*PROVIDED DATA*:
****
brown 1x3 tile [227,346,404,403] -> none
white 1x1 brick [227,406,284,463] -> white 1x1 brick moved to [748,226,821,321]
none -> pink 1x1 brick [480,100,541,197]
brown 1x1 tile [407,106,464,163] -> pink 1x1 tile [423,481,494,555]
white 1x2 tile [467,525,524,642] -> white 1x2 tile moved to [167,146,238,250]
****
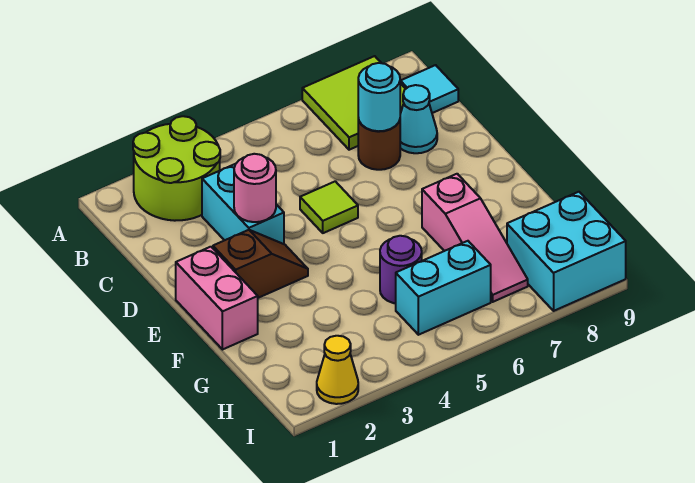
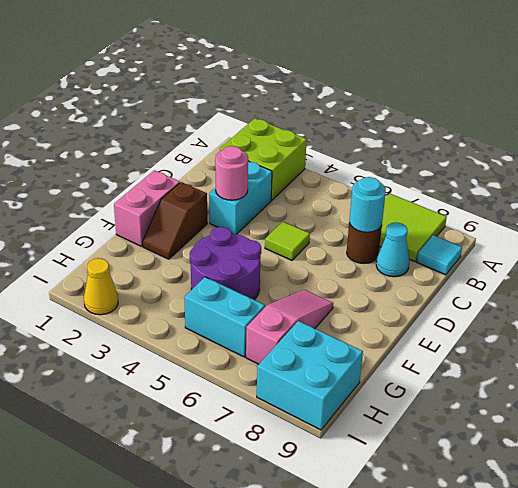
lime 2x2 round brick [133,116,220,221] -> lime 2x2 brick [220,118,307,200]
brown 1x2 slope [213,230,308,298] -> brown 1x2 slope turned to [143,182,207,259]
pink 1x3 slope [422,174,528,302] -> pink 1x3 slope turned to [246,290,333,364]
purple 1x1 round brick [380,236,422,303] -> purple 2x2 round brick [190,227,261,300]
****
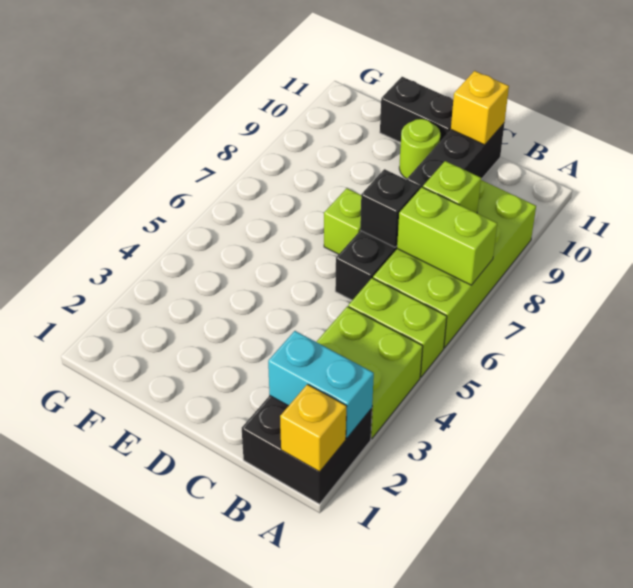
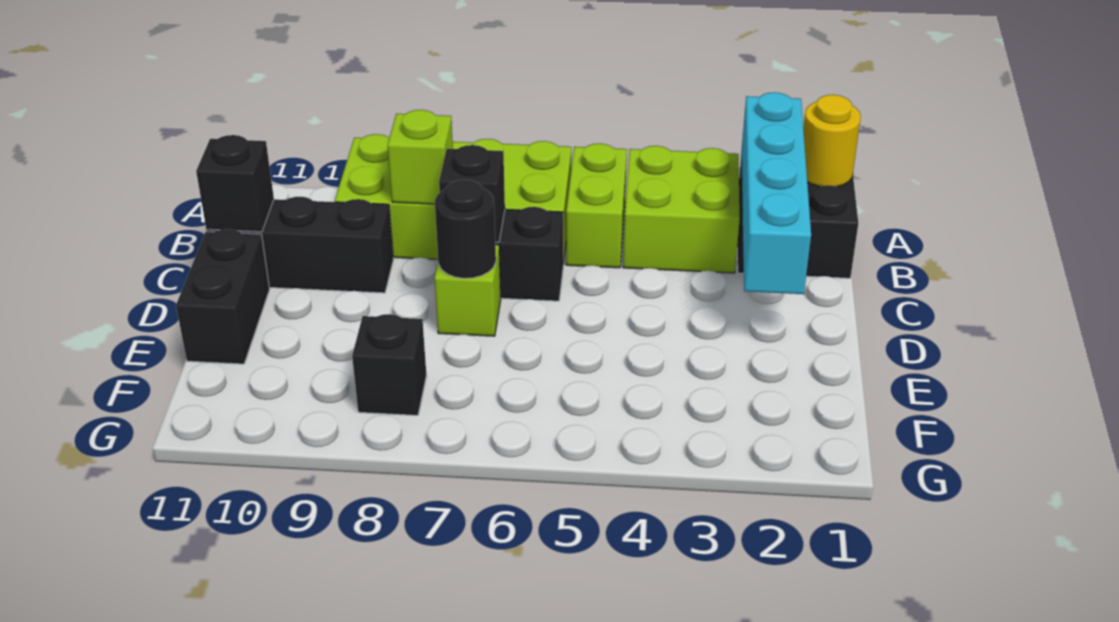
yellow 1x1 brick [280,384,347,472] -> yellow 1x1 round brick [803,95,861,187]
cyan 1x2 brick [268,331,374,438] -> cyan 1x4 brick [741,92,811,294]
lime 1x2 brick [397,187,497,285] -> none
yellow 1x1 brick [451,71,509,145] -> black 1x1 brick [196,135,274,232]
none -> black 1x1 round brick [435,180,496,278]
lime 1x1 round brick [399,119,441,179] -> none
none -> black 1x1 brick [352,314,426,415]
****
*TASK DIRECTIONS*: Within the material above, extract exactly the lines that start at the line containing "white 1x1 brick [227,406,284,463]" and stop after the line containing "white 1x2 tile [467,525,524,642]", and only those.

*RESULT BELOW*:
white 1x1 brick [227,406,284,463] -> white 1x1 brick moved to [748,226,821,321]
none -> pink 1x1 brick [480,100,541,197]
brown 1x1 tile [407,106,464,163] -> pink 1x1 tile [423,481,494,555]
white 1x2 tile [467,525,524,642] -> white 1x2 tile moved to [167,146,238,250]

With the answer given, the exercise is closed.